--- TASK DATA ---

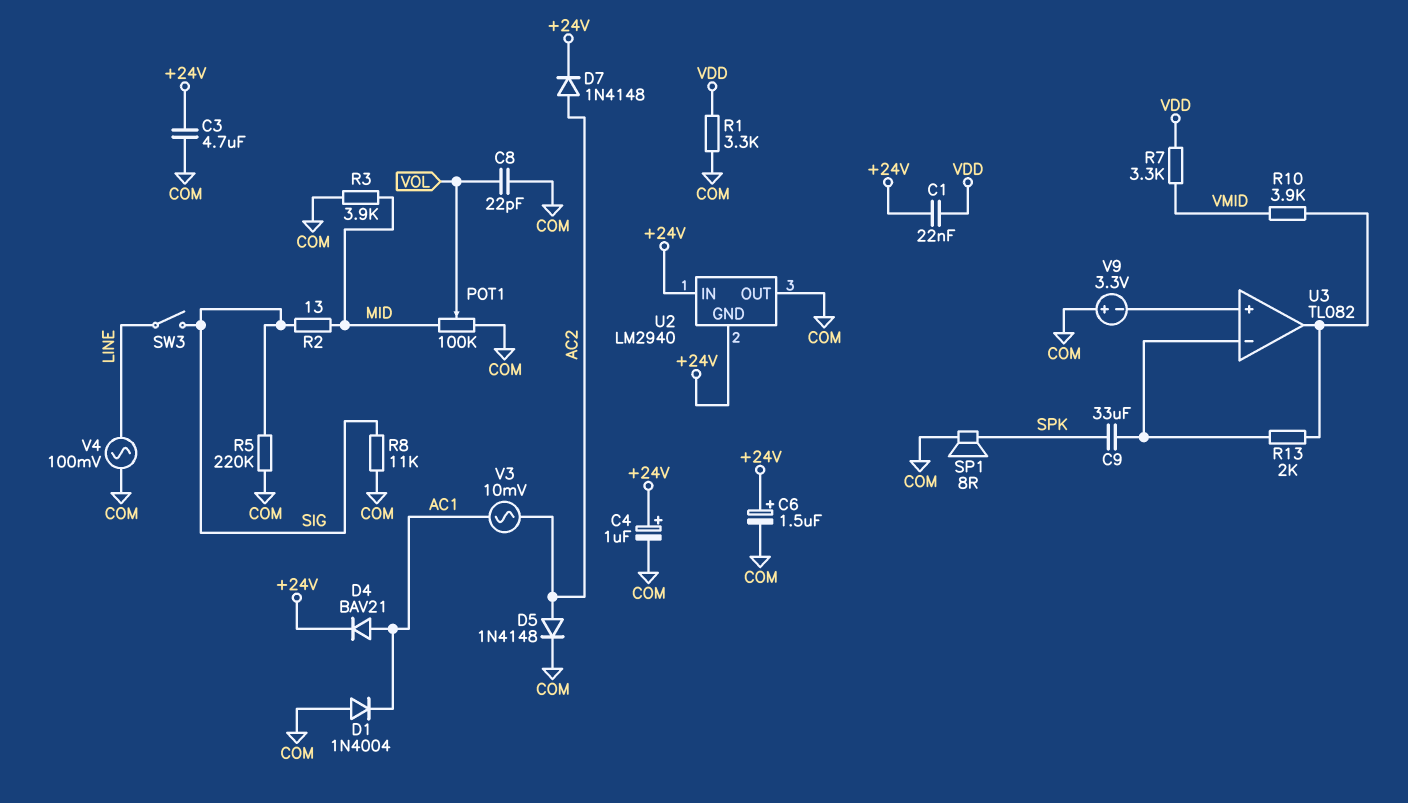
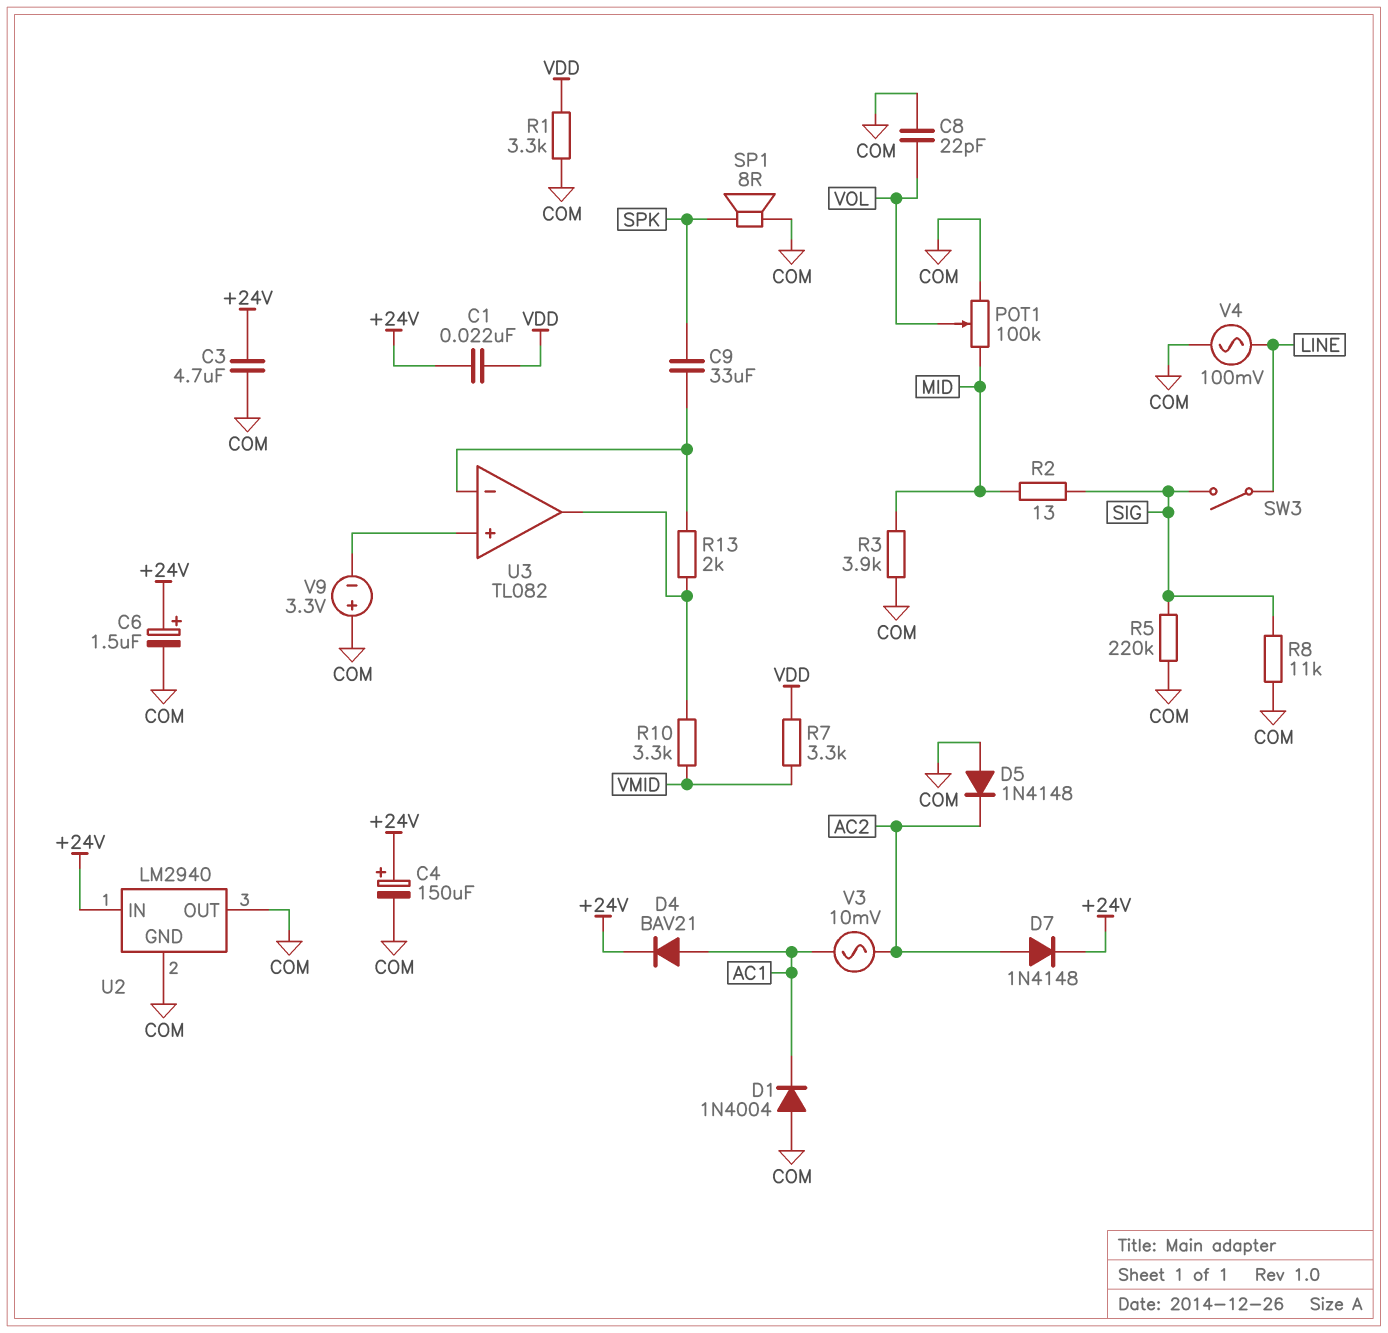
C4: 1uF (plus +24V, minus COM) -> 150uF (plus +24V, minus COM)
D5: diode 1N4148 (A AC2, K COM) -> diode 1N4148 (A COM, K AC2)
R10: 3.9k (U3/out, VMID) -> 3.3k (U3/out, VMID)
U2 pin GND: +24V -> COM

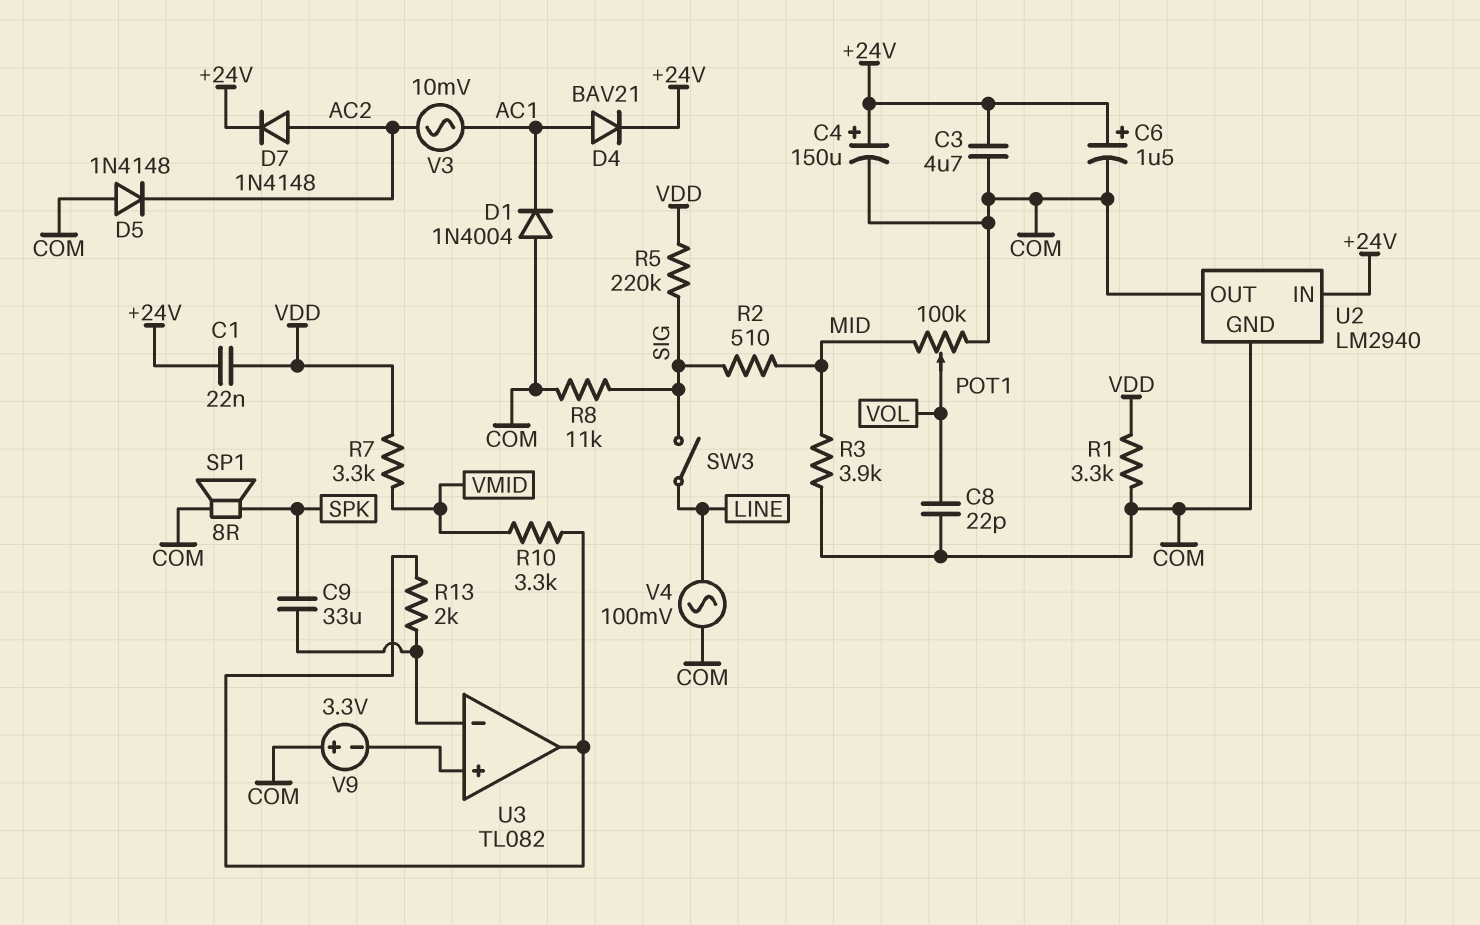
R2: 13 (MID, SIG) -> 510 (MID, SIG)
R5: 220k (COM, SIG) -> 220k (SIG, VDD)

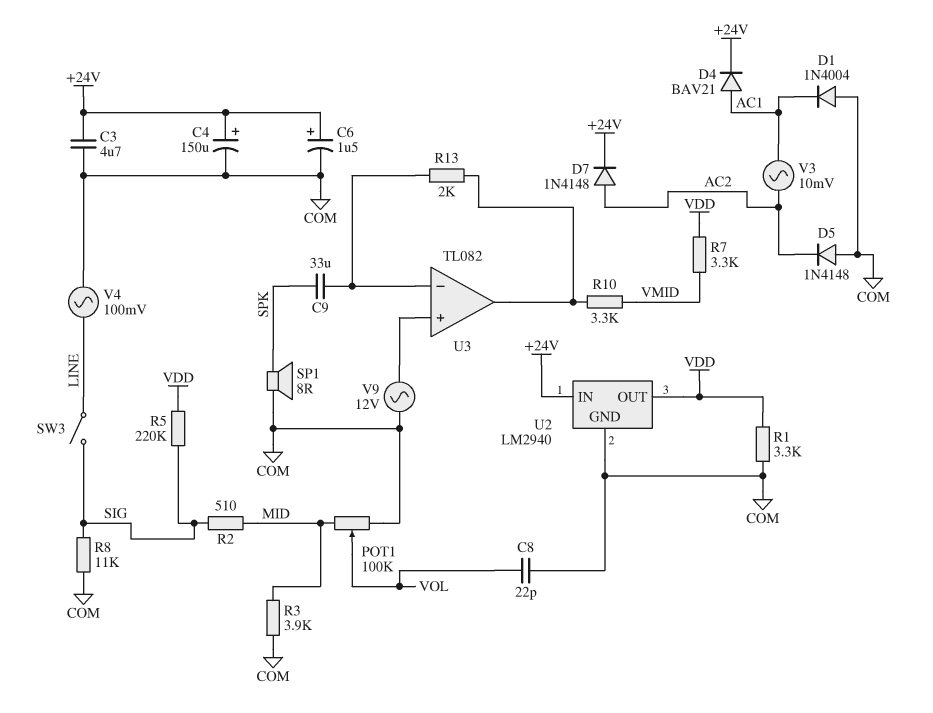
C1: 22nF (+24V, VDD) -> none
U2 pin OUT: COM -> VDD
V9: 3.3V (plus COM, minus U3/in+) -> AC 12V (COM, U3/in+)

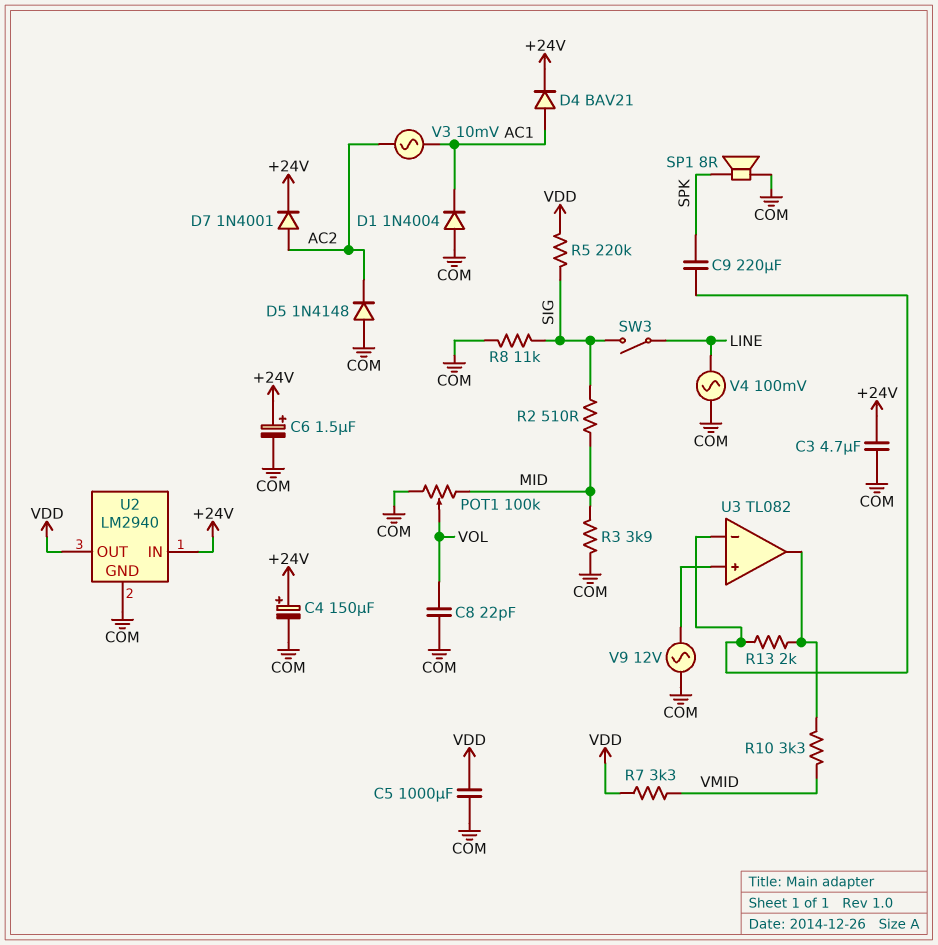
C5: none -> 1000uF (COM, VDD)
C9: 33uF (SPK, U3/in-) -> 220uF (SPK, U3/in-)
D7: diode 1N4148 (A AC2, K +24V) -> diode 1N4001 (A AC2, K +24V)
R1: 3.3k (COM, VDD) -> none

---

GOAL OF THE EXERCISE = Print the listing exactly. No pictures belong in the copy.

TASK OUTPUT =
C4: 1uF (plus +24V, minus COM) -> 150uF (plus +24V, minus COM)
D5: diode 1N4148 (A AC2, K COM) -> diode 1N4148 (A COM, K AC2)
R10: 3.9k (U3/out, VMID) -> 3.3k (U3/out, VMID)
U2 pin GND: +24V -> COM

R2: 13 (MID, SIG) -> 510 (MID, SIG)
R5: 220k (COM, SIG) -> 220k (SIG, VDD)

C1: 22nF (+24V, VDD) -> none
U2 pin OUT: COM -> VDD
V9: 3.3V (plus COM, minus U3/in+) -> AC 12V (COM, U3/in+)

C5: none -> 1000uF (COM, VDD)
C9: 33uF (SPK, U3/in-) -> 220uF (SPK, U3/in-)
D7: diode 1N4148 (A AC2, K +24V) -> diode 1N4001 (A AC2, K +24V)
R1: 3.3k (COM, VDD) -> none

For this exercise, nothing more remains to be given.